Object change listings

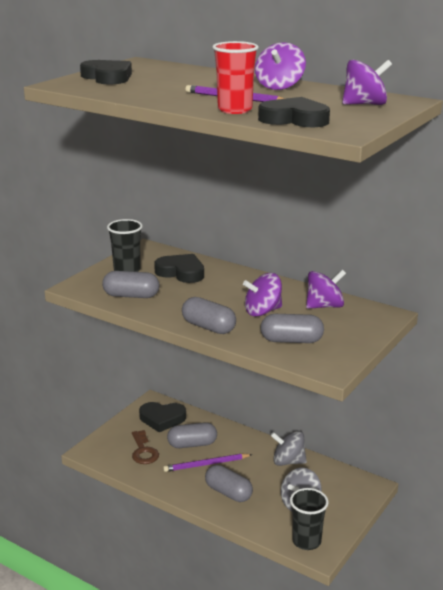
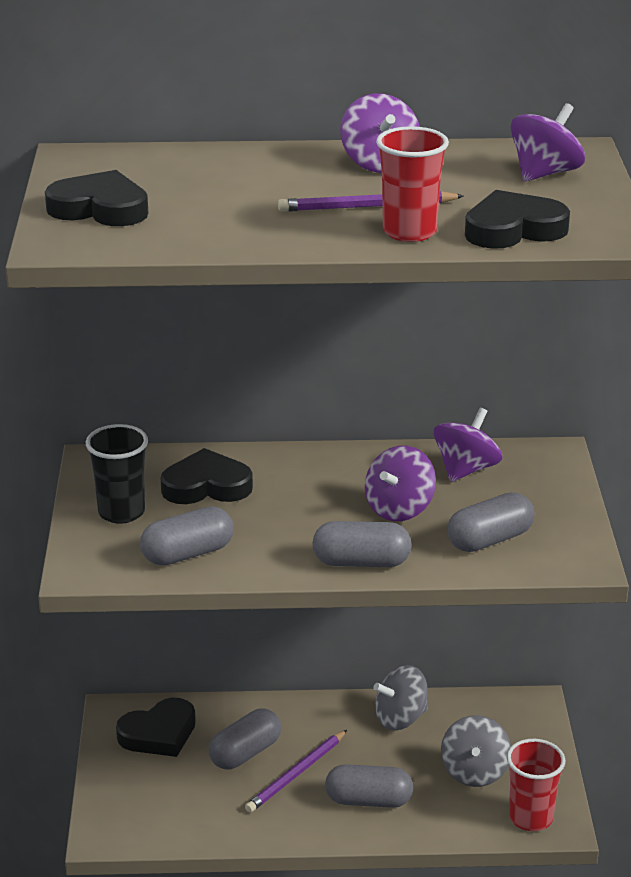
camera: 35 degrees left, 5 degrees up
(143, 451) = (186, 796): brown key -> none
(306, 541) = (530, 818): black cup -> red cup

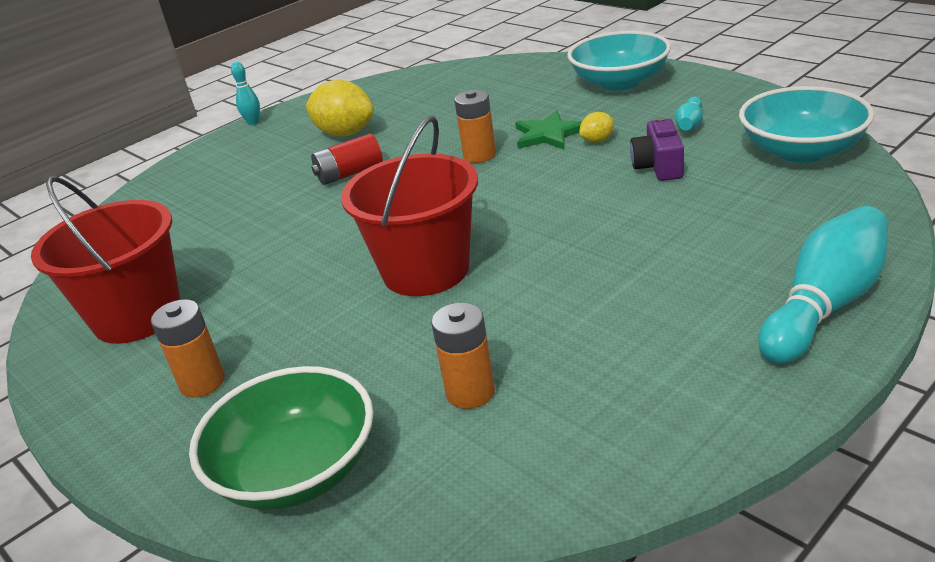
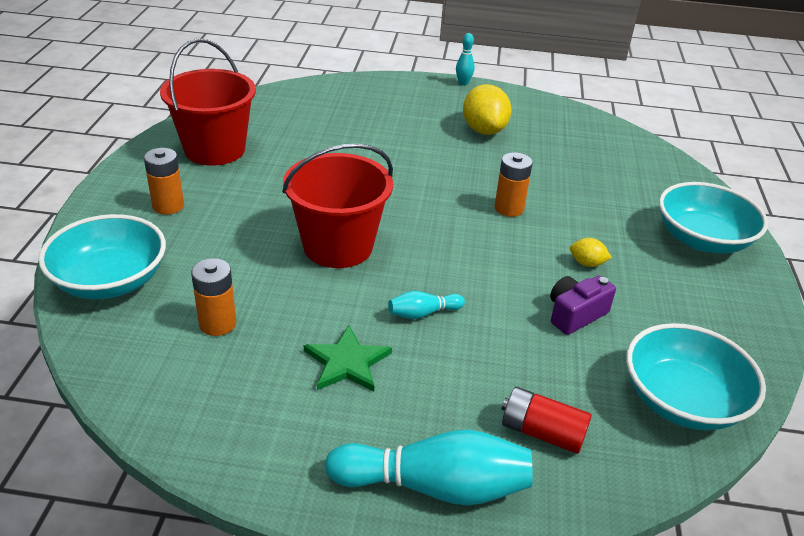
camera: 45 degrees right, 5 degrees up
(297, 471) = (110, 281): green bowl -> turquoise bowl
(350, 174) = (432, 157): red battery -> red battery (542, 432)
(548, 134) = (573, 232): green star -> green star (347, 362)
(690, 124) = (665, 310): turquoise bowling pin -> turquoise bowling pin (423, 313)

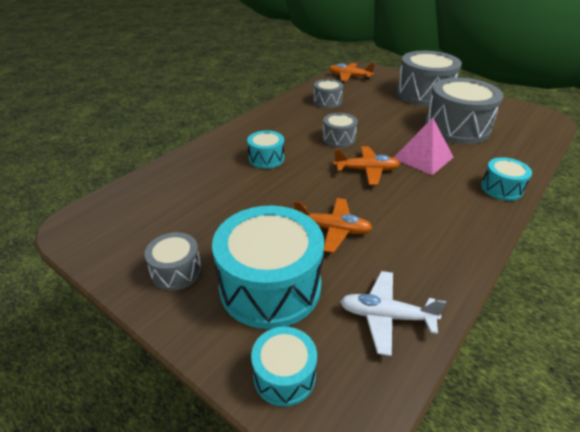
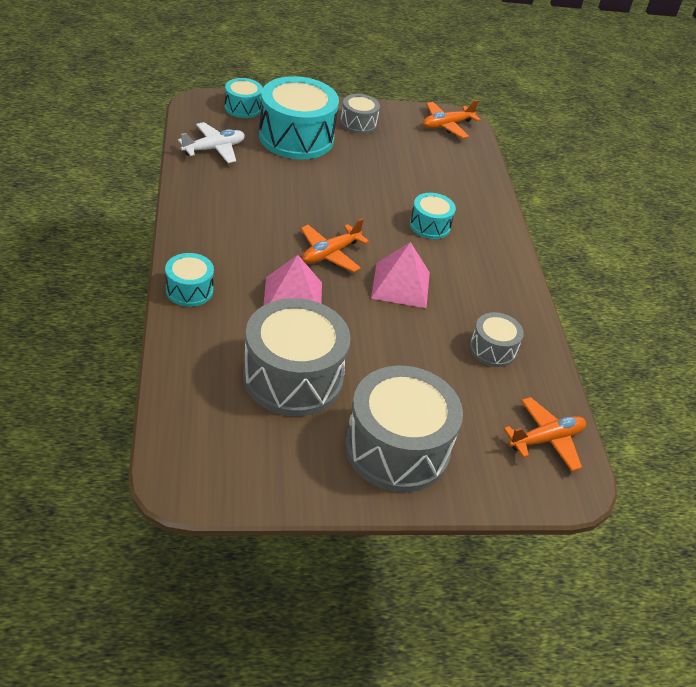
camera: 130 degrees right, 5 degrees up
(333, 229) = (298, 186): orange plane -> orange plane (446, 125)
(338, 139) = (401, 285): grey drum -> pink pyramid

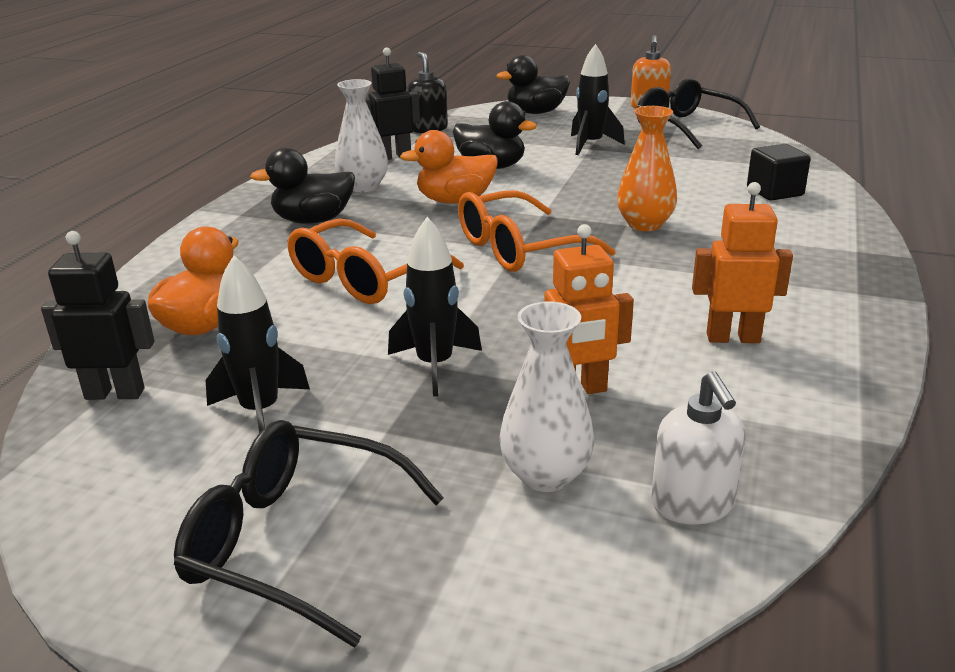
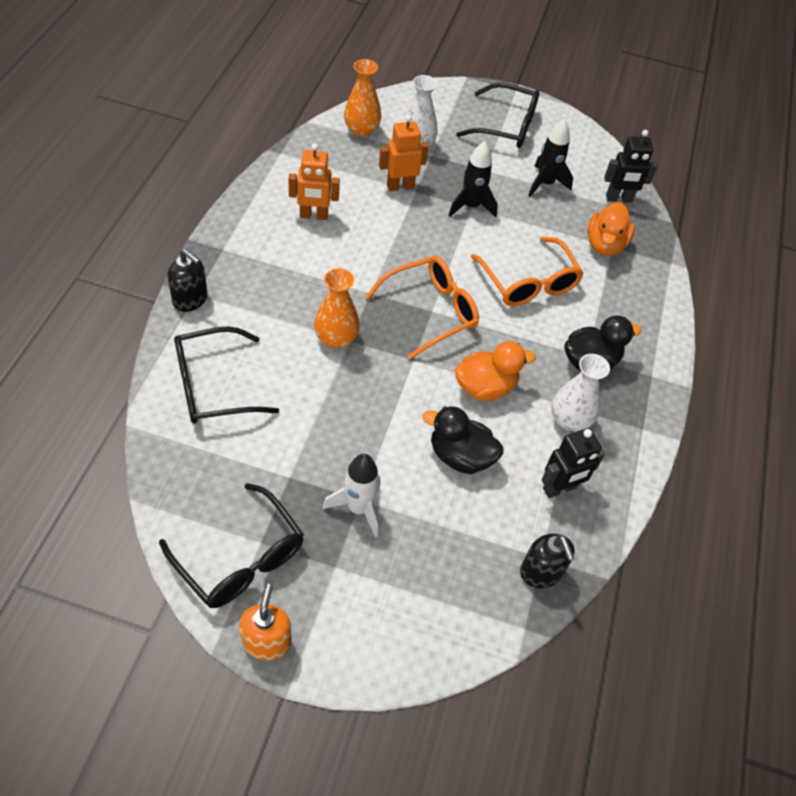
camera: 170 degrees right, 25 degrees up
(363, 279) = (528, 283): orange glasses -> orange glasses turned 120 degrees clockwise
(536, 112) = (416, 626): black duck -> none
(591, 145) = (358, 508): black rocket -> white rocket
(692, 504) = (361, 130): white soap dispenser -> orange vase
(774, 192) = (213, 386): black cube -> black glasses
(860, 245) = (190, 299): none -> black soap dispenser

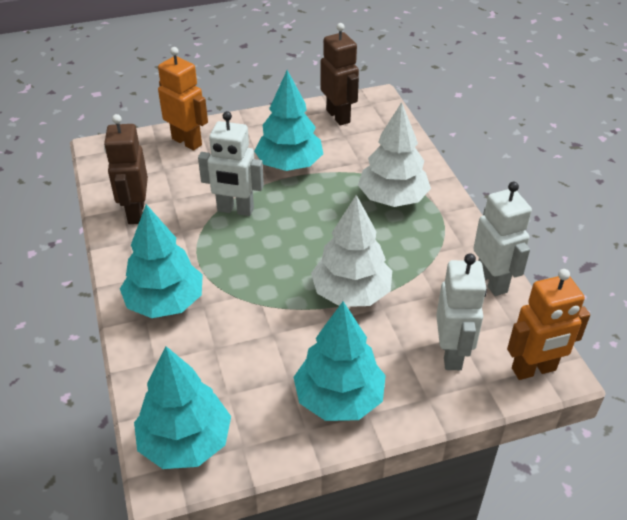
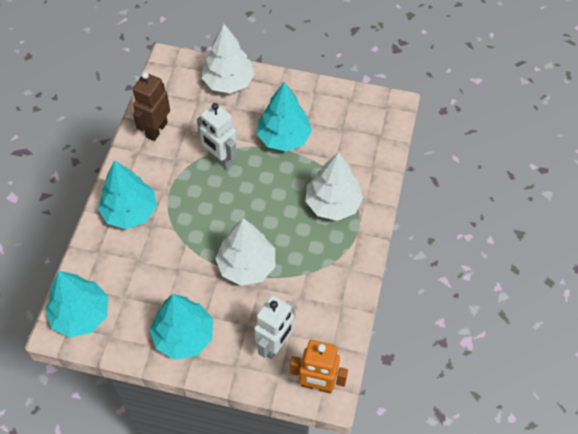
camera: 30 degrees right, 15 degrees up
(187, 141) = (228, 82): orange robot -> white tree
(338, 116) = (352, 108): brown robot -> none
(492, 281) = (345, 307): white robot -> none

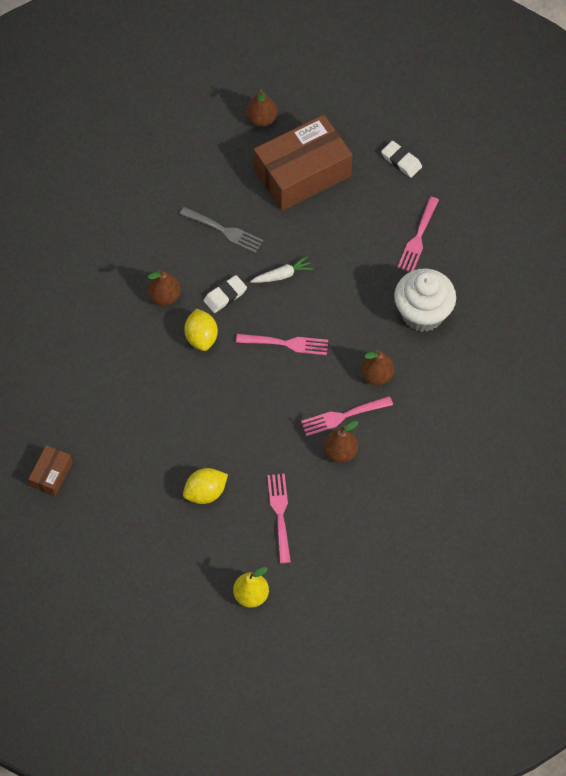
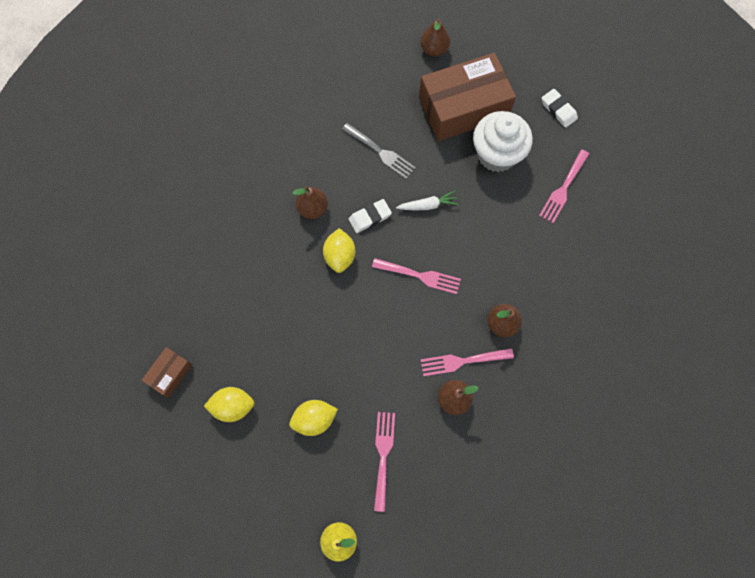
camera: 10 degrees right, 10 degrees up
(122, 494) = (233, 406): none -> yellow lemon
(422, 313) = (556, 266): white cupcake -> white cupcake (497, 154)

WHAT IS REQUIRED
Every record above should reappear exactly, with the pictures gone.

RESPONSE TO THIS TASK
camera: 35 degrees left, 5 degrees up
(143, 451) = (186, 796): brown key -> none
(306, 541) = (530, 818): black cup -> red cup

camera: 45 degrees right, 5 degrees up
(297, 471) = (110, 281): green bowl -> turquoise bowl
(350, 174) = (432, 157): red battery -> red battery (542, 432)
(548, 134) = (573, 232): green star -> green star (347, 362)
(690, 124) = (665, 310): turquoise bowling pin -> turquoise bowling pin (423, 313)

camera: 130 degrees right, 5 degrees up
(333, 229) = (298, 186): orange plane -> orange plane (446, 125)
(338, 139) = (401, 285): grey drum -> pink pyramid

camera: 170 degrees right, 25 degrees up
(363, 279) = (528, 283): orange glasses -> orange glasses turned 120 degrees clockwise
(536, 112) = (416, 626): black duck -> none
(591, 145) = (358, 508): black rocket -> white rocket
(692, 504) = (361, 130): white soap dispenser -> orange vase
(774, 192) = (213, 386): black cube -> black glasses
(860, 245) = (190, 299): none -> black soap dispenser

camera: 30 degrees right, 15 degrees up
(187, 141) = (228, 82): orange robot -> white tree
(338, 116) = (352, 108): brown robot -> none
(492, 281) = (345, 307): white robot -> none

camera: 10 degrees right, 10 degrees up
(122, 494) = (233, 406): none -> yellow lemon
(422, 313) = (556, 266): white cupcake -> white cupcake (497, 154)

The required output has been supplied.